■ **Assignment**
Write out again each line of the material below, unchanged, from the first one to the line that holds "K101 pin COM: NET1 -> NET12".

■ **Dataset content**

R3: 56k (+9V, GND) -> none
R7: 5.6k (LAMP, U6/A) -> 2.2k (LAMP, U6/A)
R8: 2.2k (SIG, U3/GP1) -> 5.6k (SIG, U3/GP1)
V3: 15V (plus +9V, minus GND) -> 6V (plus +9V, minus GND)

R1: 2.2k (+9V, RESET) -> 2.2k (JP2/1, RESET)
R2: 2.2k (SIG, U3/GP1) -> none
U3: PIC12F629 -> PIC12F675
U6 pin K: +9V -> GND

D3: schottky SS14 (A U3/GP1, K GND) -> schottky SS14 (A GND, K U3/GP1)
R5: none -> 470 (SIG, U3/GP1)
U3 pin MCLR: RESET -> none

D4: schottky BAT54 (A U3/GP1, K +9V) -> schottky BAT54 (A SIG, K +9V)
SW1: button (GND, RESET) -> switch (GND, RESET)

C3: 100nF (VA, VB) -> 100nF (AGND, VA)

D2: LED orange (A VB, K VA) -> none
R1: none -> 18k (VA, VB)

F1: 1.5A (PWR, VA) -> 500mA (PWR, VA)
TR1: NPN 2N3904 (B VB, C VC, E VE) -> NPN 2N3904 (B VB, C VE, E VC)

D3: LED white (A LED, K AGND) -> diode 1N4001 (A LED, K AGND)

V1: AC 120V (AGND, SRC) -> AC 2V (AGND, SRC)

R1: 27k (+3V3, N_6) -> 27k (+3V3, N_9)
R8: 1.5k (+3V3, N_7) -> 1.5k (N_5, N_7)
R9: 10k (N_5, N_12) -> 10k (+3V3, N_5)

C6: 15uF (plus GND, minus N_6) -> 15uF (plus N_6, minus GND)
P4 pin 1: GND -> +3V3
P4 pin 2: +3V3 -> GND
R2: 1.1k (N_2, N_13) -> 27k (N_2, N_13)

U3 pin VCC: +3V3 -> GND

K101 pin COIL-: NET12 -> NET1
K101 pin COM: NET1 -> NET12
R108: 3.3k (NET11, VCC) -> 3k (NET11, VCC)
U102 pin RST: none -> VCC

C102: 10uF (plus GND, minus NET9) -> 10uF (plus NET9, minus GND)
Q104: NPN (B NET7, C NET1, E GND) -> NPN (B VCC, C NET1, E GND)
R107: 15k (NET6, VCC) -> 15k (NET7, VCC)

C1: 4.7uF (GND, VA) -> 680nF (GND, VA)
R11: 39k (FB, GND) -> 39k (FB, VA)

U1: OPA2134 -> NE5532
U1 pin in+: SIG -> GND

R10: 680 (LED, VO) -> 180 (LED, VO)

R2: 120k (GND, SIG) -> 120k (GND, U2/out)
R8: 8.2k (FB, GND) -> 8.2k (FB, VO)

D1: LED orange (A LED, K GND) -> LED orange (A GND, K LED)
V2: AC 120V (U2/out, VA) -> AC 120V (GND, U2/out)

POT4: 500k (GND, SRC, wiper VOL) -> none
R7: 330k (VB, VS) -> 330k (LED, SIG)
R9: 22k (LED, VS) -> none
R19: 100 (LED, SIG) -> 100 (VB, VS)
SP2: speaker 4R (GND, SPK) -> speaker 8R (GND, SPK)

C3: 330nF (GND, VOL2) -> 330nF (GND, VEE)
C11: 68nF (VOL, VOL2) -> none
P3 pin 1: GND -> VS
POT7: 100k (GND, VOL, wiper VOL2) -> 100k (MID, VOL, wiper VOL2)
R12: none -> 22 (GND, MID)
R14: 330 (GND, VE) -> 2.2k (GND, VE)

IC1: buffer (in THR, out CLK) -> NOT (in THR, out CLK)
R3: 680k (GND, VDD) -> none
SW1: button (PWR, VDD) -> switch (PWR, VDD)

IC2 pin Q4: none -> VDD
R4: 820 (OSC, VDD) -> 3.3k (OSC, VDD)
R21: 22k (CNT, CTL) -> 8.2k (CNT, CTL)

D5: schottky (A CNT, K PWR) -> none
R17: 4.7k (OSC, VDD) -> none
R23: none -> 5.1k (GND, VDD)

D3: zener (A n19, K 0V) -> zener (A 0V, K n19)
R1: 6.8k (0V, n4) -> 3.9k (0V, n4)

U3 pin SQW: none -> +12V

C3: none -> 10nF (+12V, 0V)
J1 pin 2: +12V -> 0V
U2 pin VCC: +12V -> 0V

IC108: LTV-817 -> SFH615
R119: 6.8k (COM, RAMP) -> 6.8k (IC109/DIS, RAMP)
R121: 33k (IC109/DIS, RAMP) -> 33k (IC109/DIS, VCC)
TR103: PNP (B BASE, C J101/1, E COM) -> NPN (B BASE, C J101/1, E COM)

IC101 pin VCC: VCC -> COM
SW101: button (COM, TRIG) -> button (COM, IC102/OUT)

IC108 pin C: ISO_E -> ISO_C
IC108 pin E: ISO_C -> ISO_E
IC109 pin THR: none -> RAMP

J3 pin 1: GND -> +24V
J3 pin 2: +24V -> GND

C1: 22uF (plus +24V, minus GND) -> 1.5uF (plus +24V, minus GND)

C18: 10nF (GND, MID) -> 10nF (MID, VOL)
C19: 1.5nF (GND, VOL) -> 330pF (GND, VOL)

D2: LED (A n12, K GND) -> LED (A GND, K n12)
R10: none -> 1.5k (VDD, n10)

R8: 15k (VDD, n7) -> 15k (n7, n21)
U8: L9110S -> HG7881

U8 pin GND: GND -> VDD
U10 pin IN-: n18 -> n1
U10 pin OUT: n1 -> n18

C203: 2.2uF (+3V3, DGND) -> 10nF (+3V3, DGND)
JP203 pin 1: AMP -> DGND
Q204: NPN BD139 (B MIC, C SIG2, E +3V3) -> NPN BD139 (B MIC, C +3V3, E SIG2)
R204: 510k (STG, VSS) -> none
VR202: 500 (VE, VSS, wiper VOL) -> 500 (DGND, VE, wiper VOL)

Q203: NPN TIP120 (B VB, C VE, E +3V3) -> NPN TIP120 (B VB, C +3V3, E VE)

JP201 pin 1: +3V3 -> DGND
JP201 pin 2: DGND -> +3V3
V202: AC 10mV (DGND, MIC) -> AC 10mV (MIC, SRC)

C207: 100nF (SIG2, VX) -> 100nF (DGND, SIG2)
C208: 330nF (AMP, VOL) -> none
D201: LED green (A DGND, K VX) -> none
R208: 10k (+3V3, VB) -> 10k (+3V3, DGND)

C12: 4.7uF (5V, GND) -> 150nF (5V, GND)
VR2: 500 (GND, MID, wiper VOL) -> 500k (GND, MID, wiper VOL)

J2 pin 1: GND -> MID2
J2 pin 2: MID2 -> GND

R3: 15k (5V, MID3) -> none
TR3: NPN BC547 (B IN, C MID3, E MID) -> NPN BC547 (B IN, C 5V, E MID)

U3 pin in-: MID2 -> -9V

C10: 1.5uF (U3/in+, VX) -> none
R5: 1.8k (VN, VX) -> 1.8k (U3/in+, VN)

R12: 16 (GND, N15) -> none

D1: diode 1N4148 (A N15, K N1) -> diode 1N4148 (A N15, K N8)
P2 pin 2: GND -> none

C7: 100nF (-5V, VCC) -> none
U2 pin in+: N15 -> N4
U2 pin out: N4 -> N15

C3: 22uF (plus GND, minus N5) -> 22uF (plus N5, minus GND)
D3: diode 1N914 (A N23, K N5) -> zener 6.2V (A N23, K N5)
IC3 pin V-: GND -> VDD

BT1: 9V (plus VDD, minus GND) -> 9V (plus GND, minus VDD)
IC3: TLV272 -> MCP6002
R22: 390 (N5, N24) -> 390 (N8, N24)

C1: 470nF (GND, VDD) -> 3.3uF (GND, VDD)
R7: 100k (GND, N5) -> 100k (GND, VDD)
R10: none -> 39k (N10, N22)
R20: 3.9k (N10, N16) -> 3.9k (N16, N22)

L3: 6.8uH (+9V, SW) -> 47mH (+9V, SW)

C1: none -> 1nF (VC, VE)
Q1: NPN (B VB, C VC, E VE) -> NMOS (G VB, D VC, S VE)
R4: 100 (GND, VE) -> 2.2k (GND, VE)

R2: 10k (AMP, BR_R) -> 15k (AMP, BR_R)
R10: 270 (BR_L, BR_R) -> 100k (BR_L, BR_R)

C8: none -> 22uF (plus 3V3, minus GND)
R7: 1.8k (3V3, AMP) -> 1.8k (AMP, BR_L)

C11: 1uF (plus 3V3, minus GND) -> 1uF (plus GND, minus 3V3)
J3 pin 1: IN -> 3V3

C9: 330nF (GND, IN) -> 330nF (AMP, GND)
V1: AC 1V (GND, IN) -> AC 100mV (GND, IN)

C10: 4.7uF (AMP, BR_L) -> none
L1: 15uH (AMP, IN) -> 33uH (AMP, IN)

■ **Answer space**
R3: 56k (+9V, GND) -> none
R7: 5.6k (LAMP, U6/A) -> 2.2k (LAMP, U6/A)
R8: 2.2k (SIG, U3/GP1) -> 5.6k (SIG, U3/GP1)
V3: 15V (plus +9V, minus GND) -> 6V (plus +9V, minus GND)

R1: 2.2k (+9V, RESET) -> 2.2k (JP2/1, RESET)
R2: 2.2k (SIG, U3/GP1) -> none
U3: PIC12F629 -> PIC12F675
U6 pin K: +9V -> GND

D3: schottky SS14 (A U3/GP1, K GND) -> schottky SS14 (A GND, K U3/GP1)
R5: none -> 470 (SIG, U3/GP1)
U3 pin MCLR: RESET -> none

D4: schottky BAT54 (A U3/GP1, K +9V) -> schottky BAT54 (A SIG, K +9V)
SW1: button (GND, RESET) -> switch (GND, RESET)

C3: 100nF (VA, VB) -> 100nF (AGND, VA)

D2: LED orange (A VB, K VA) -> none
R1: none -> 18k (VA, VB)

F1: 1.5A (PWR, VA) -> 500mA (PWR, VA)
TR1: NPN 2N3904 (B VB, C VC, E VE) -> NPN 2N3904 (B VB, C VE, E VC)

D3: LED white (A LED, K AGND) -> diode 1N4001 (A LED, K AGND)

V1: AC 120V (AGND, SRC) -> AC 2V (AGND, SRC)

R1: 27k (+3V3, N_6) -> 27k (+3V3, N_9)
R8: 1.5k (+3V3, N_7) -> 1.5k (N_5, N_7)
R9: 10k (N_5, N_12) -> 10k (+3V3, N_5)

C6: 15uF (plus GND, minus N_6) -> 15uF (plus N_6, minus GND)
P4 pin 1: GND -> +3V3
P4 pin 2: +3V3 -> GND
R2: 1.1k (N_2, N_13) -> 27k (N_2, N_13)

U3 pin VCC: +3V3 -> GND

K101 pin COIL-: NET12 -> NET1
K101 pin COM: NET1 -> NET12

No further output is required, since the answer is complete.